• Provided material
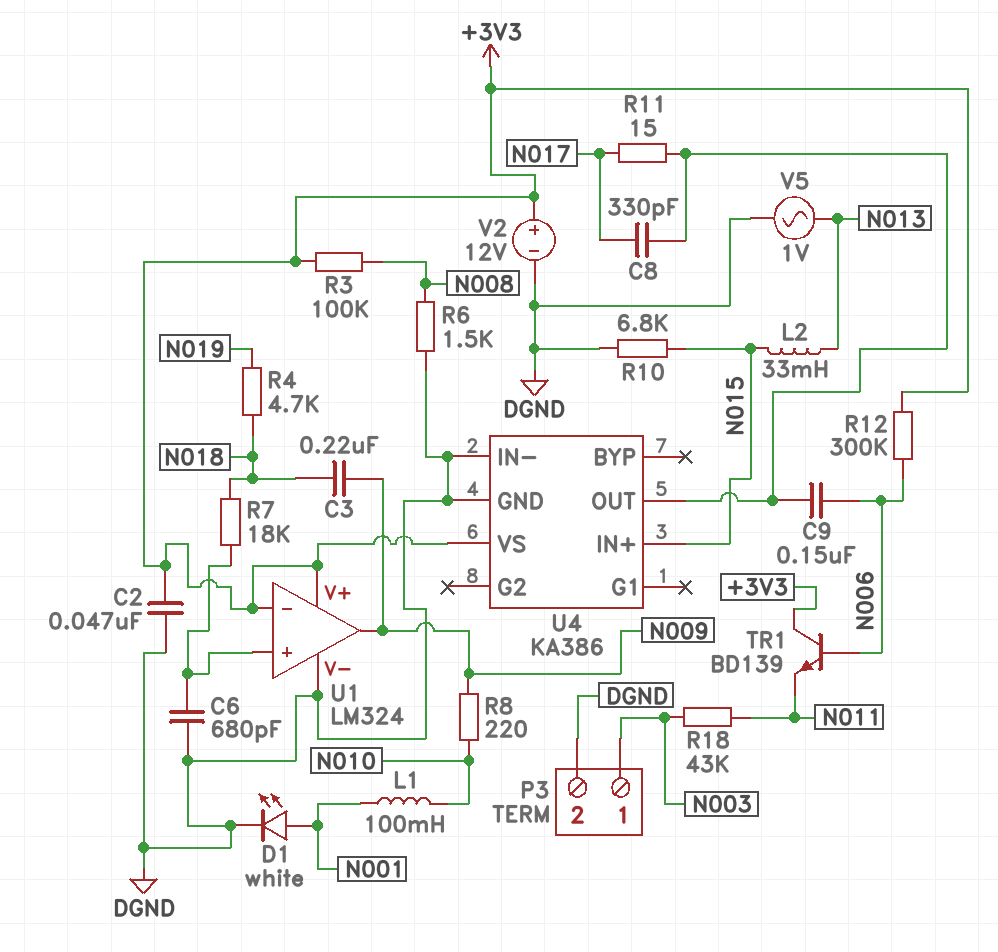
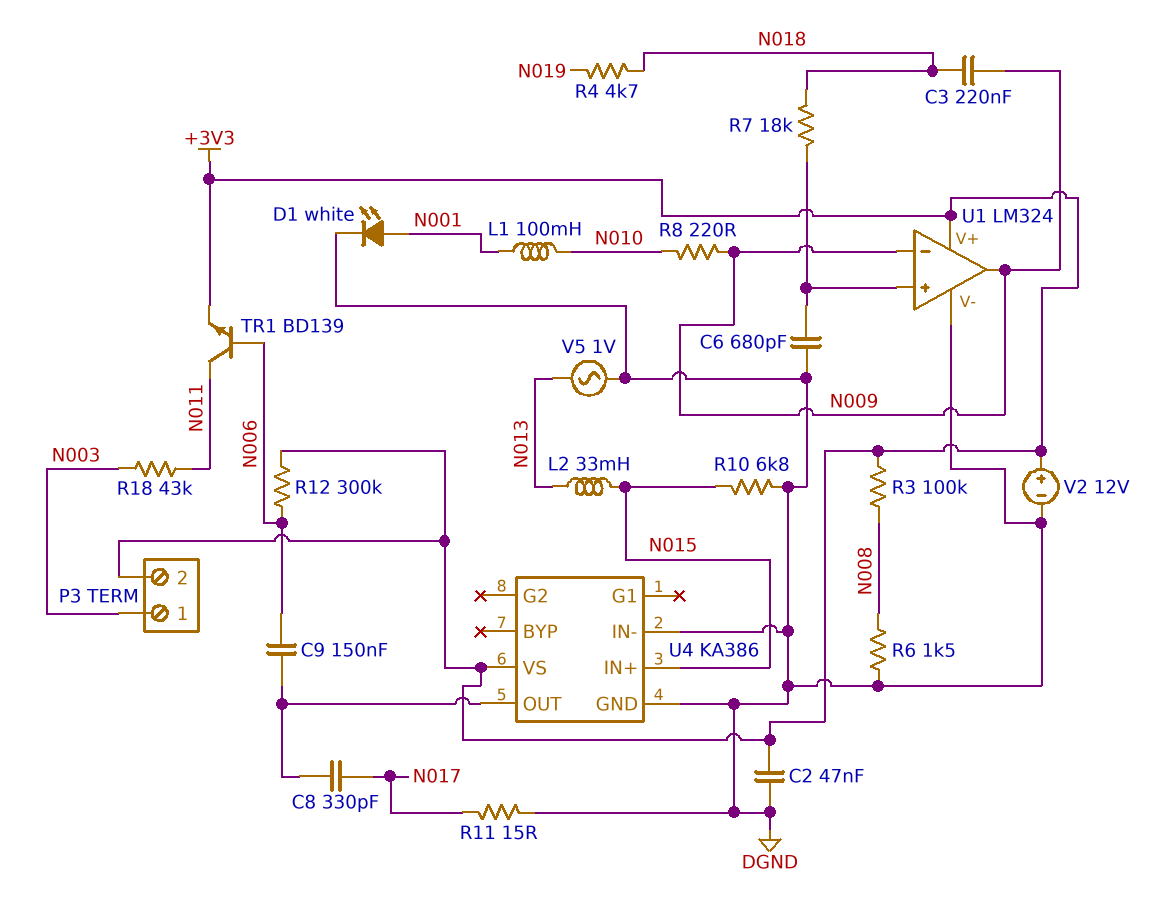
P3 pin 2: DGND -> +3V3
R11: 15 (N017, U4/OUT) -> 15 (DGND, N017)
TR1: NPN BD139 (B N006, C +3V3, E N011) -> NPN BD139 (B N006, C N011, E +3V3)
U1 pin in-: +3V3 -> N009

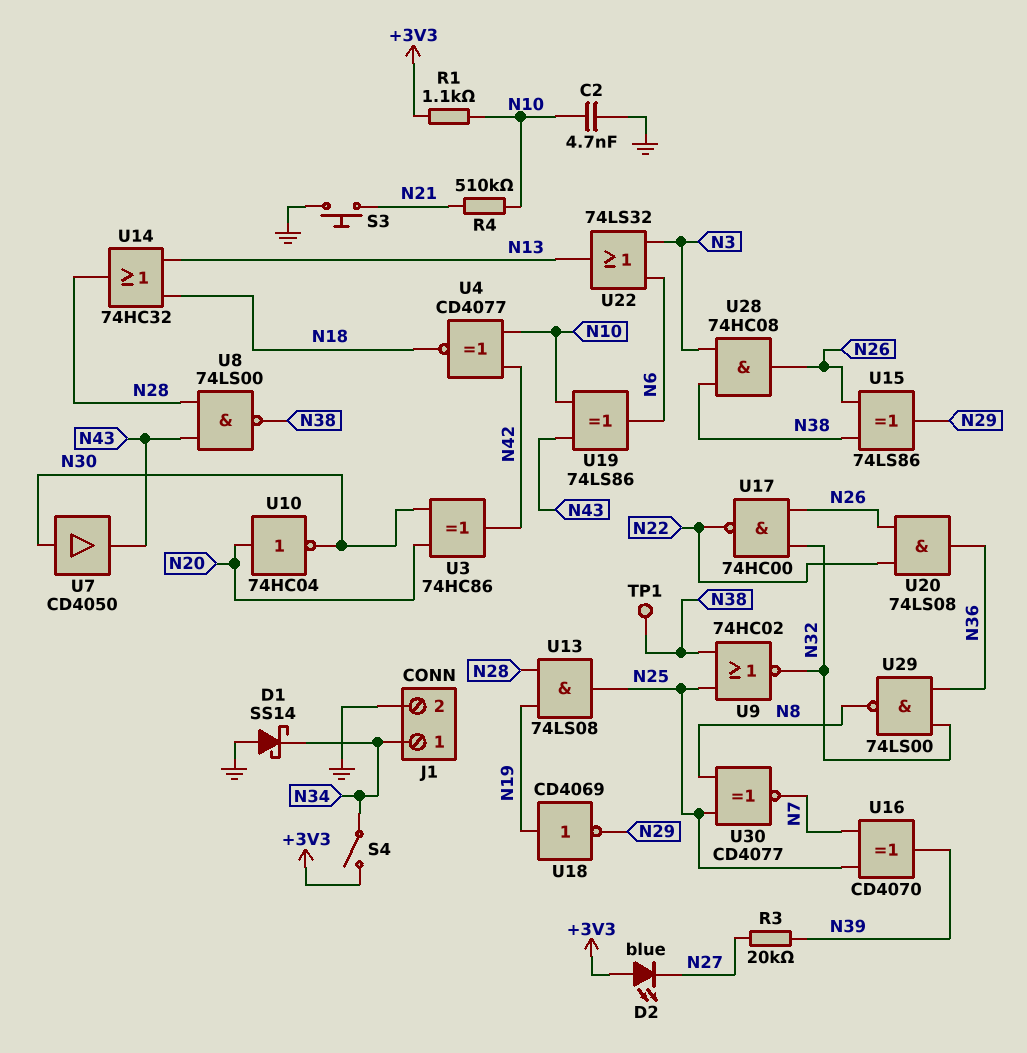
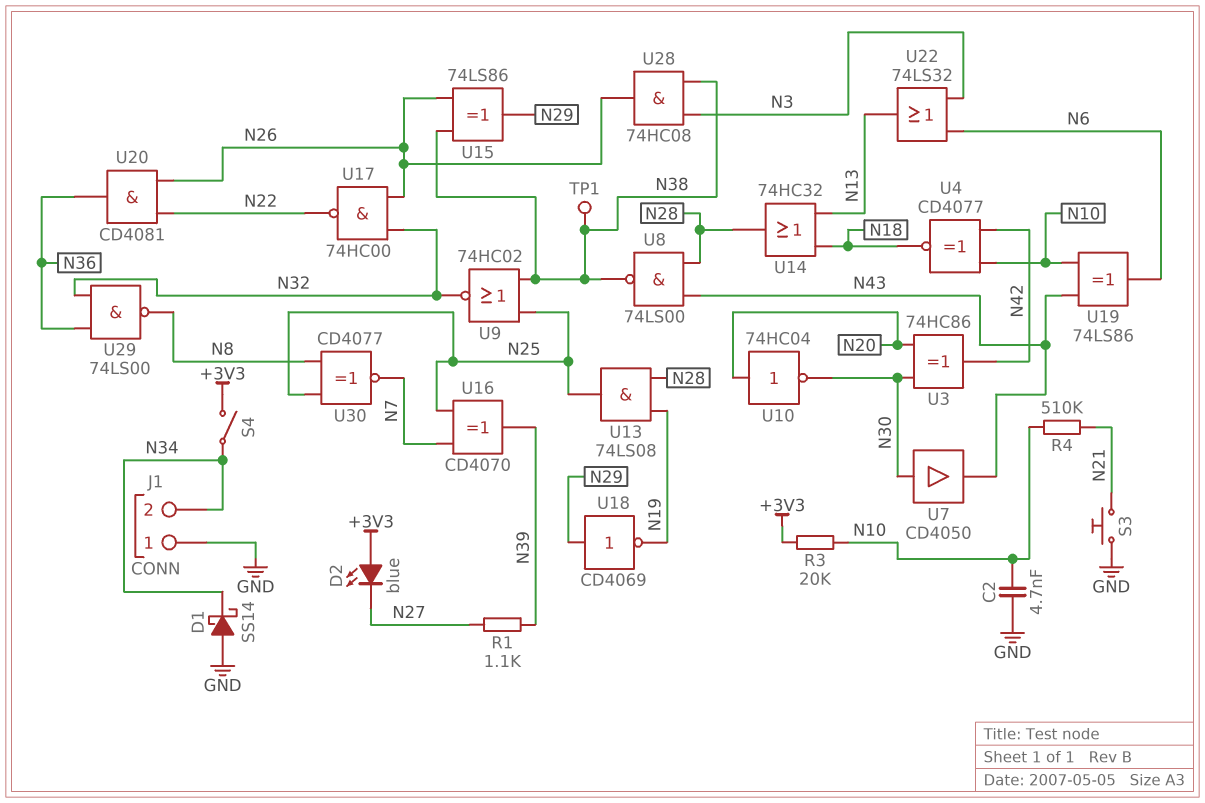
J1 pin 1: N34 -> GND
J1 pin 2: GND -> N34
R1: 1.1k (+3V3, N10) -> 1.1k (N27, N39)
R3: 20k (N27, N39) -> 20k (+3V3, N10)
U18: NOT CD4069 (in N19, out N29) -> NOT CD4069 (in N29, out N19)
U20: AND 74LS08 (in N22, in N26, out N36) -> AND CD4081 (in N22, in N26, out N36)

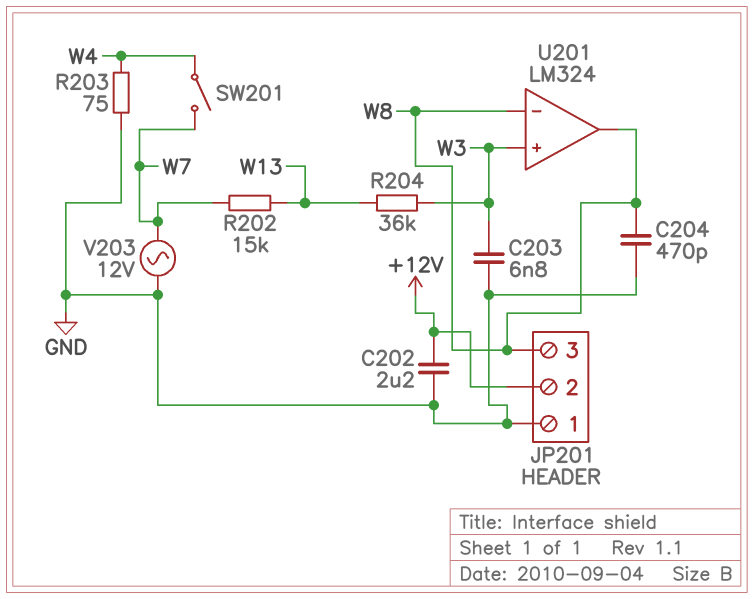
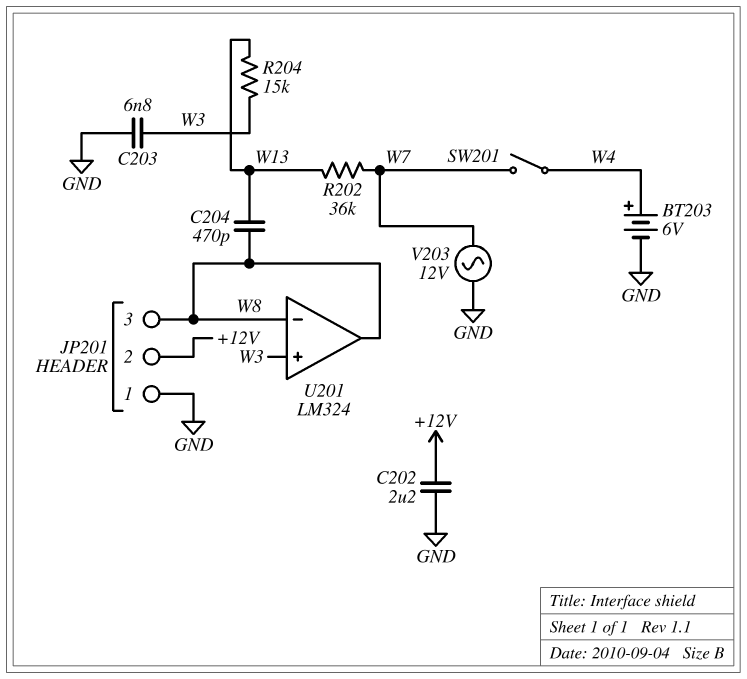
BT203: none -> 6V (plus W4, minus GND)
C204: 470pF (GND, W8) -> 470pF (W8, W13)
R202: 15k (W7, W13) -> 36k (W7, W13)
R203: 75 (GND, W4) -> none
R204: 36k (W3, W13) -> 15k (W3, W13)

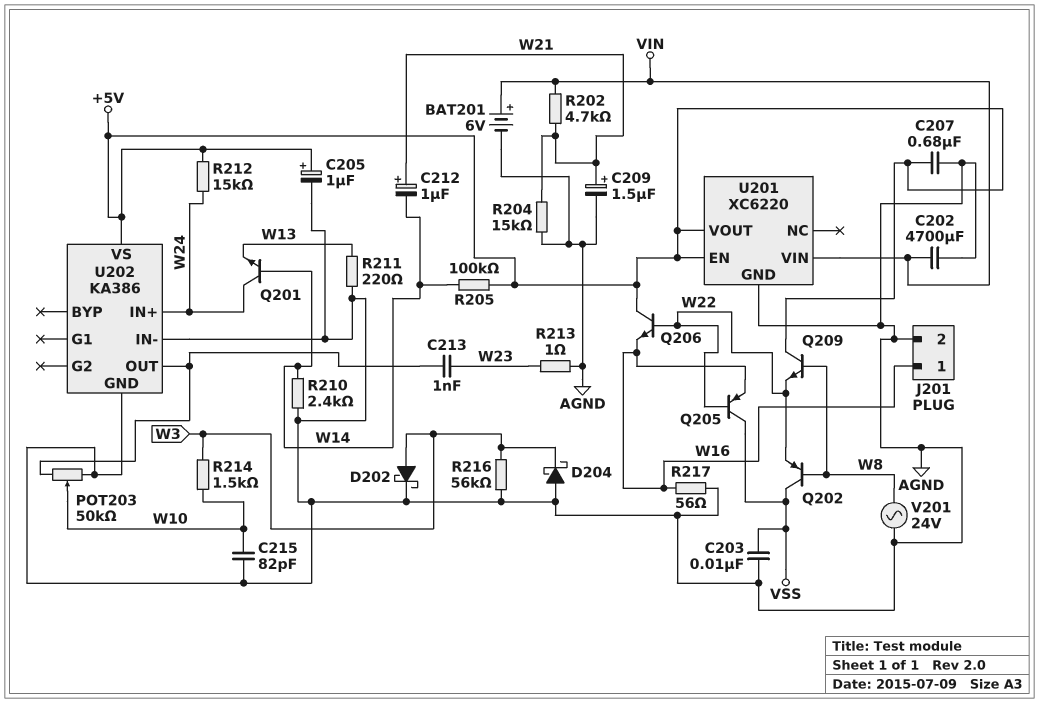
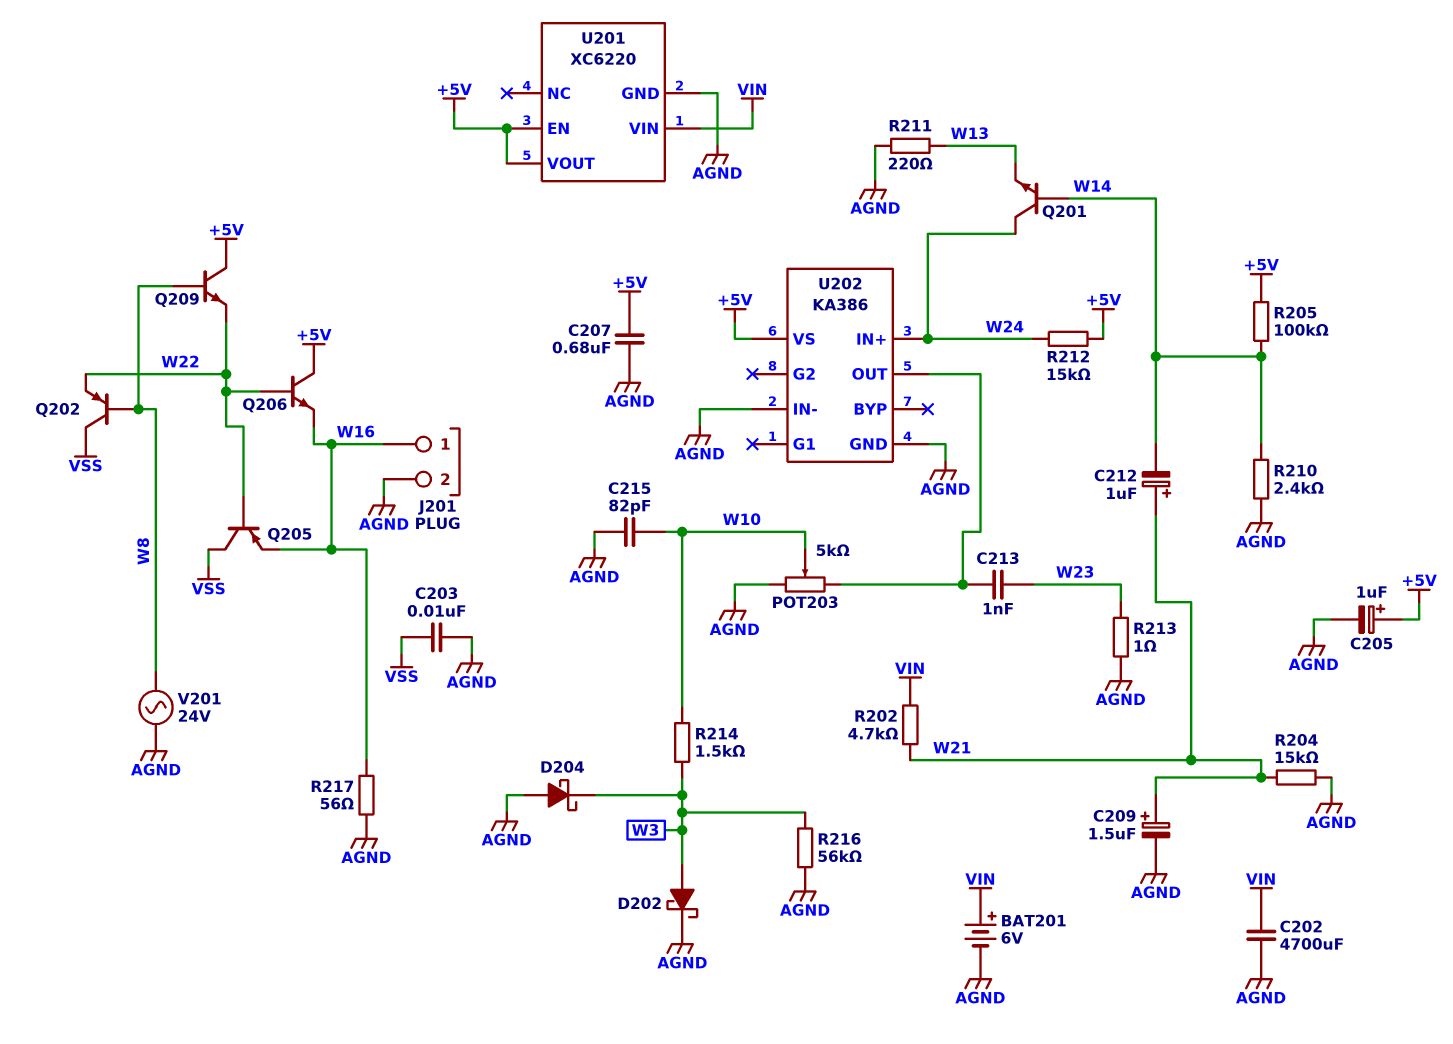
POT203: 50k (AGND, U202/OUT, wiper W10) -> 5k (AGND, U202/OUT, wiper W10)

• Task statement
Using the data above, tally the lines that contain the string "none" and state only the result.

• Output of the task
2